_Entries supplied_
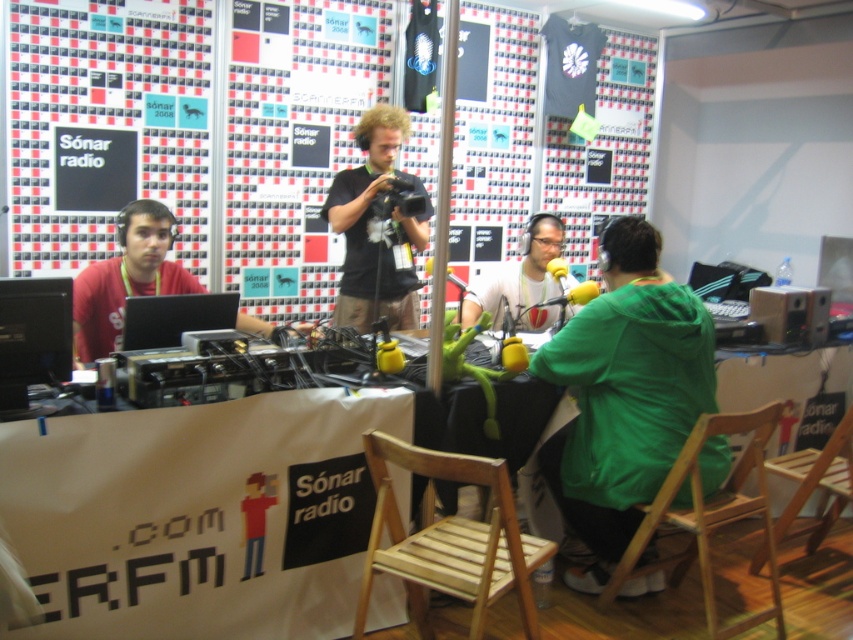
Does green matte jacket at lower right appear over wooden chair at center?

Correct, green matte jacket at lower right is located above wooden chair at center.

Does green matte jacket at lower right have a smaller size compared to wooden chair at center?

No, green matte jacket at lower right is not smaller than wooden chair at center.

Is point (555, 499) closer to viewer compared to point (374, 568)?

That is False.

Image resolution: width=853 pixels, height=640 pixels. Find the location of `green matte jacket at lower right`. green matte jacket at lower right is located at coordinates (624, 394).

Does green matte jacket at lower right appear over green matte jacket at center?

No.

Consider the image. Who is shorter, green matte jacket at lower right or green matte jacket at center?

Standing shorter between the two is green matte jacket at center.

Is point (590, 417) closer to viewer compared to point (505, 284)?

That is True.

Where is `green matte jacket at lower right`? green matte jacket at lower right is located at coordinates (624, 394).

Is wooden chair at center shorter than matte black camera at center?

Yes, wooden chair at center is shorter than matte black camera at center.

Is point (430, 477) closer to viewer compared to point (379, 132)?

Yes, it is in front of point (379, 132).

Describe the element at coordinates (448, 538) in the screenshot. I see `wooden chair at center` at that location.

Locate an element on the screen. The height and width of the screenshot is (640, 853). wooden chair at center is located at coordinates (448, 538).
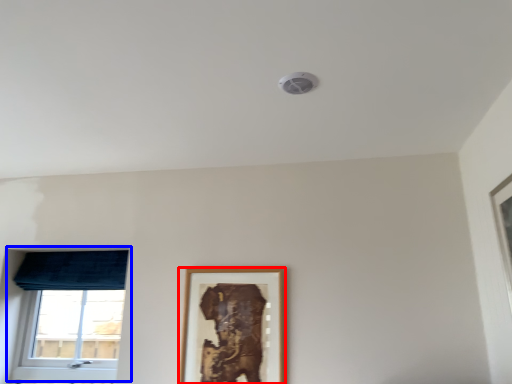
Question: Which point is further to the camera, picture frame (highlighted by a red box) or window (highlighted by a blue box)?

Choices:
 (A) picture frame
 (B) window

Answer: (B)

_What you have to do_
Reproduce every one of the records above verbatim, omitting the pictures from your answer.

_Exercise response_
Does green matte jacket at lower right appear over wooden chair at center?

Correct, green matte jacket at lower right is located above wooden chair at center.

Does green matte jacket at lower right have a smaller size compared to wooden chair at center?

No, green matte jacket at lower right is not smaller than wooden chair at center.

Is point (555, 499) closer to viewer compared to point (374, 568)?

That is False.

Image resolution: width=853 pixels, height=640 pixels. Find the location of `green matte jacket at lower right`. green matte jacket at lower right is located at coordinates (624, 394).

Does green matte jacket at lower right appear over green matte jacket at center?

No.

Consider the image. Who is shorter, green matte jacket at lower right or green matte jacket at center?

Standing shorter between the two is green matte jacket at center.

Is point (590, 417) closer to viewer compared to point (505, 284)?

That is True.

Where is `green matte jacket at lower right`? green matte jacket at lower right is located at coordinates (624, 394).

Is wooden chair at center shorter than matte black camera at center?

Yes, wooden chair at center is shorter than matte black camera at center.

Is point (430, 477) closer to viewer compared to point (379, 132)?

Yes, it is in front of point (379, 132).

Describe the element at coordinates (448, 538) in the screenshot. I see `wooden chair at center` at that location.

Locate an element on the screen. The height and width of the screenshot is (640, 853). wooden chair at center is located at coordinates (448, 538).
Question: Which point is further to the camera, picture frame (highlighted by a red box) or window (highlighted by a blue box)?

Choices:
 (A) picture frame
 (B) window

Answer: (B)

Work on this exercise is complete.